— Problem statement —
Return the data word for word. Pictures are to be omitted.

— Data —

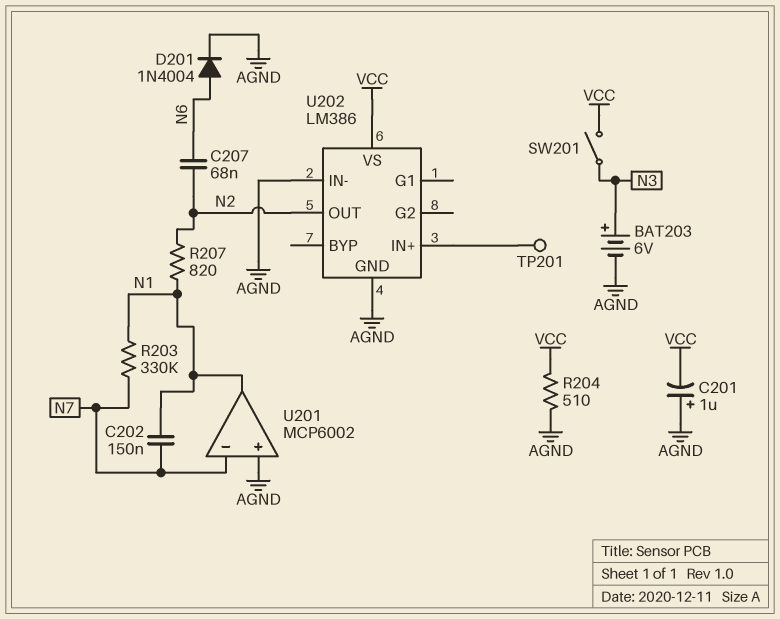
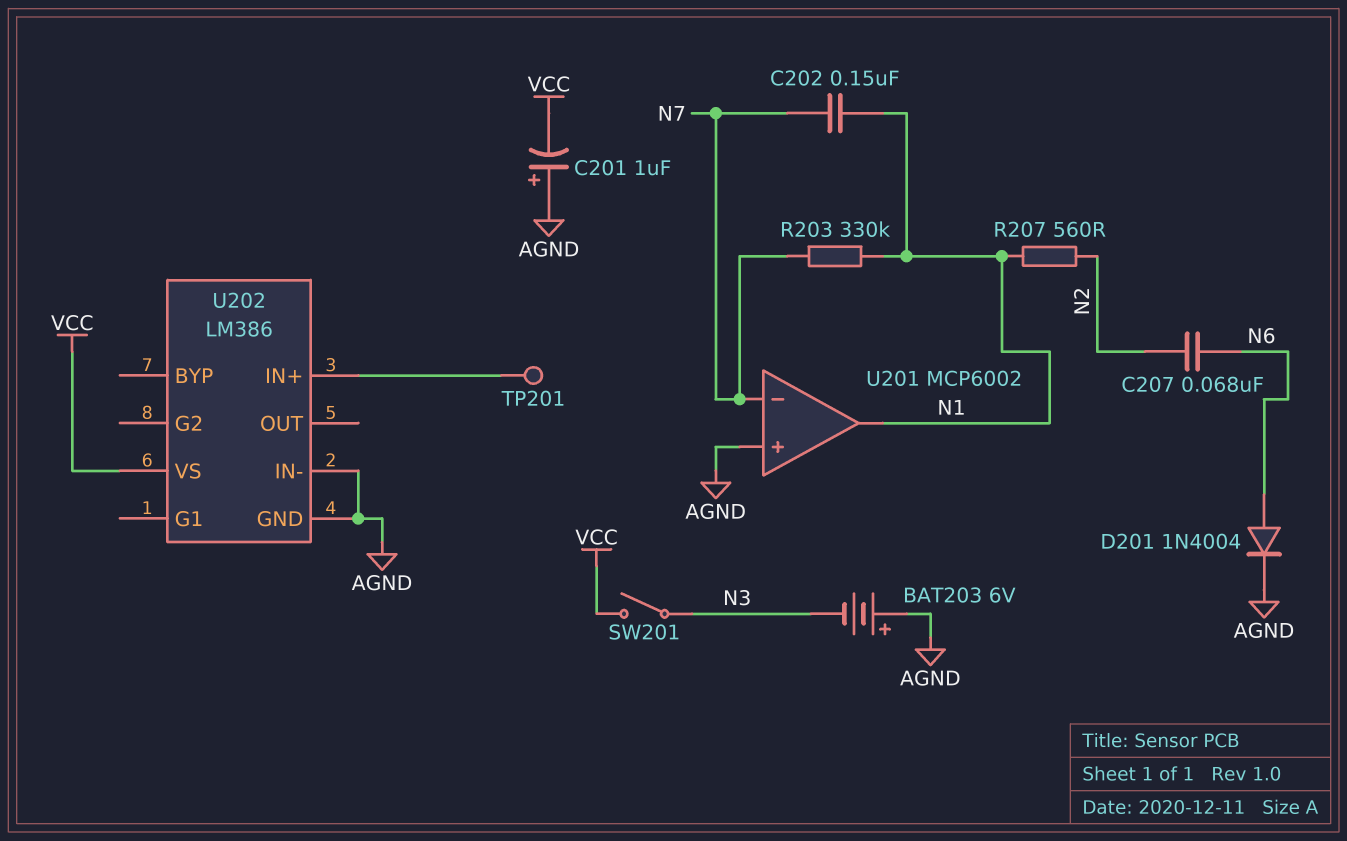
BAT203: 6V (plus N3, minus AGND) -> 6V (plus AGND, minus N3)
R204: 510 (AGND, VCC) -> none
R207: 820 (N1, N2) -> 560 (N1, N2)
U202 pin OUT: N2 -> none

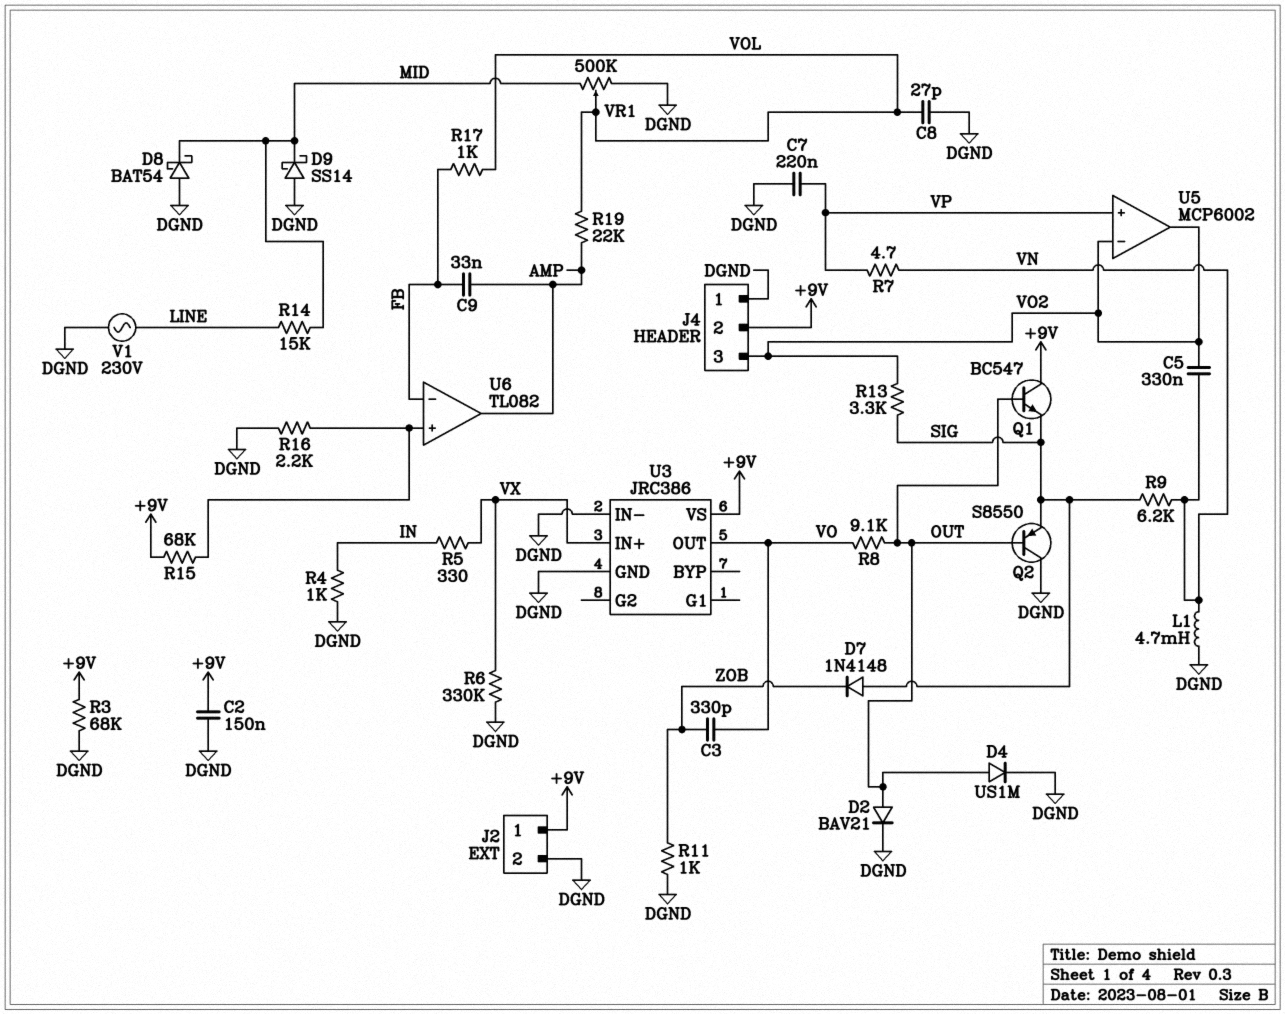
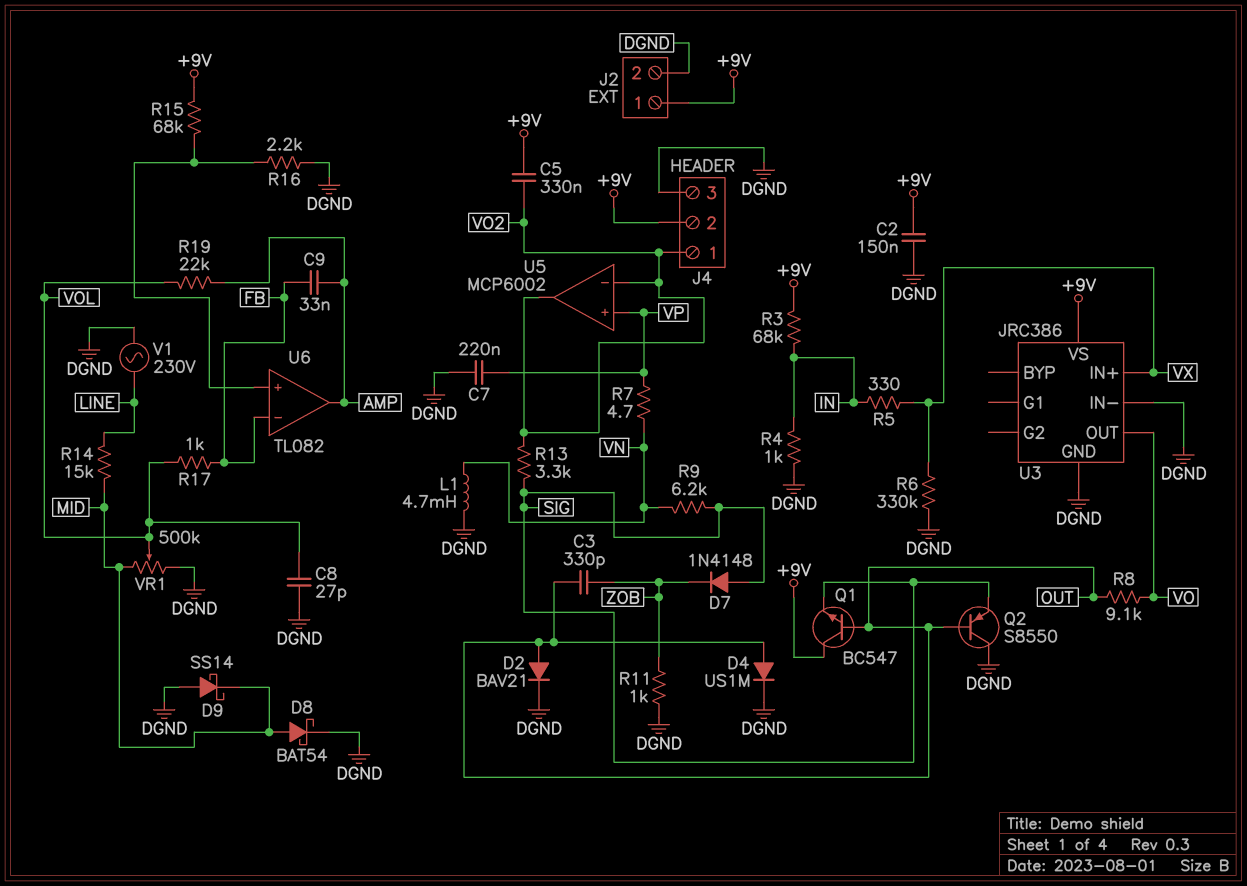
C3: 330pF (VO, ZOB) -> 330pF (OUT, ZOB)
C5: 330nF (VN, VO2) -> 330nF (+9V, VO2)
D8: schottky BAT54 (A DGND, K MID) -> schottky BAT54 (A MID, K DGND)
J4 pin 1: DGND -> VO2
J4 pin 3: VO2 -> DGND
R3: 68k (+9V, DGND) -> 68k (+9V, IN)

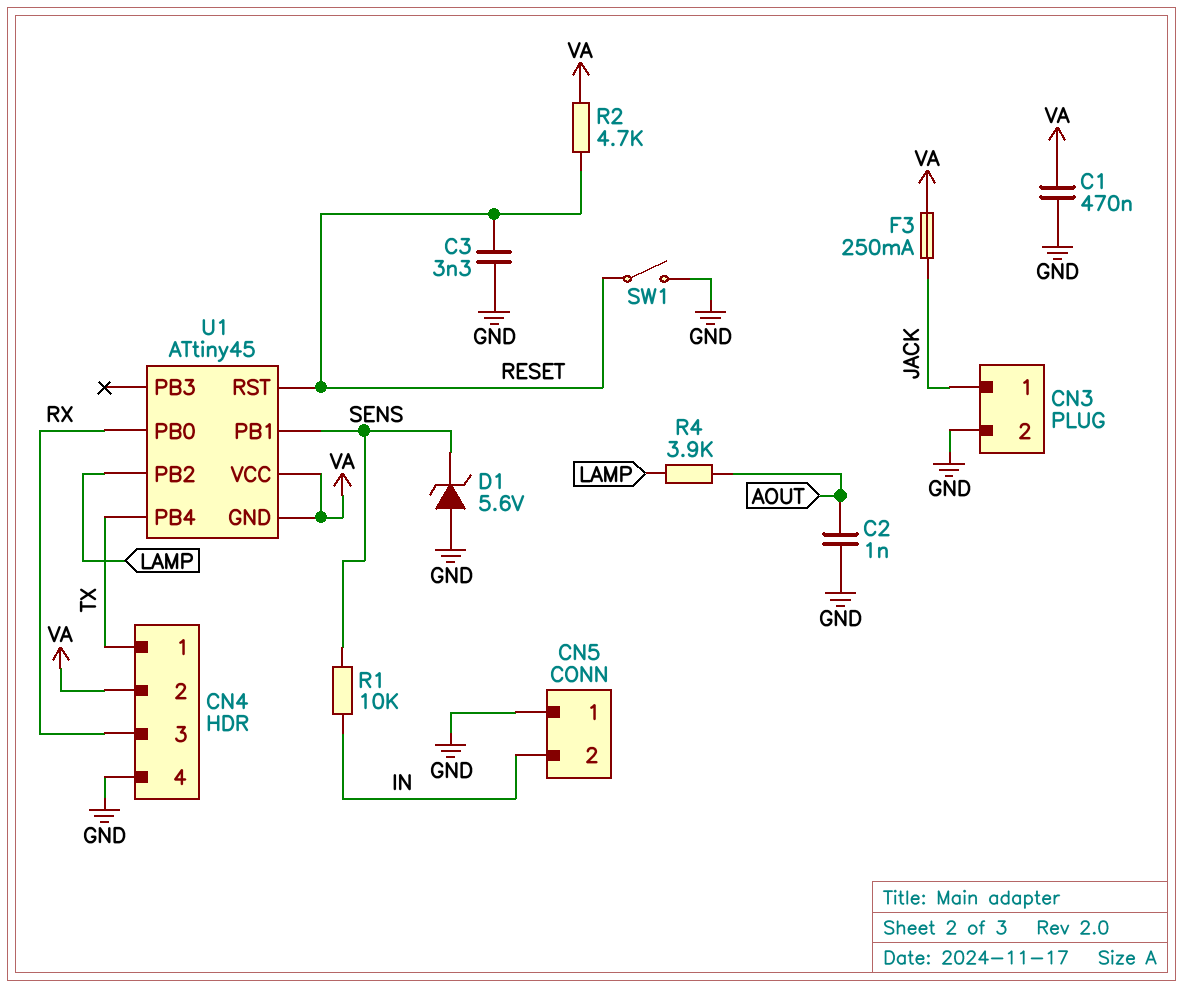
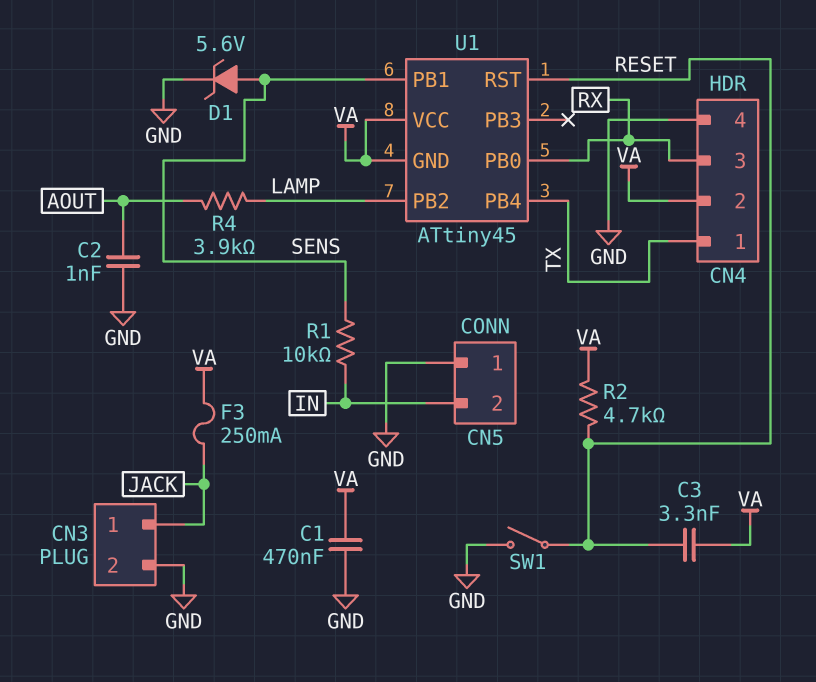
C3: 3.3nF (GND, RESET) -> 3.3nF (RESET, VA)
D1: zener 5.6V (A GND, K SENS) -> zener 5.6V (A SENS, K GND)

— The answer —
BAT203: 6V (plus N3, minus AGND) -> 6V (plus AGND, minus N3)
R204: 510 (AGND, VCC) -> none
R207: 820 (N1, N2) -> 560 (N1, N2)
U202 pin OUT: N2 -> none

C3: 330pF (VO, ZOB) -> 330pF (OUT, ZOB)
C5: 330nF (VN, VO2) -> 330nF (+9V, VO2)
D8: schottky BAT54 (A DGND, K MID) -> schottky BAT54 (A MID, K DGND)
J4 pin 1: DGND -> VO2
J4 pin 3: VO2 -> DGND
R3: 68k (+9V, DGND) -> 68k (+9V, IN)

C3: 3.3nF (GND, RESET) -> 3.3nF (RESET, VA)
D1: zener 5.6V (A GND, K SENS) -> zener 5.6V (A SENS, K GND)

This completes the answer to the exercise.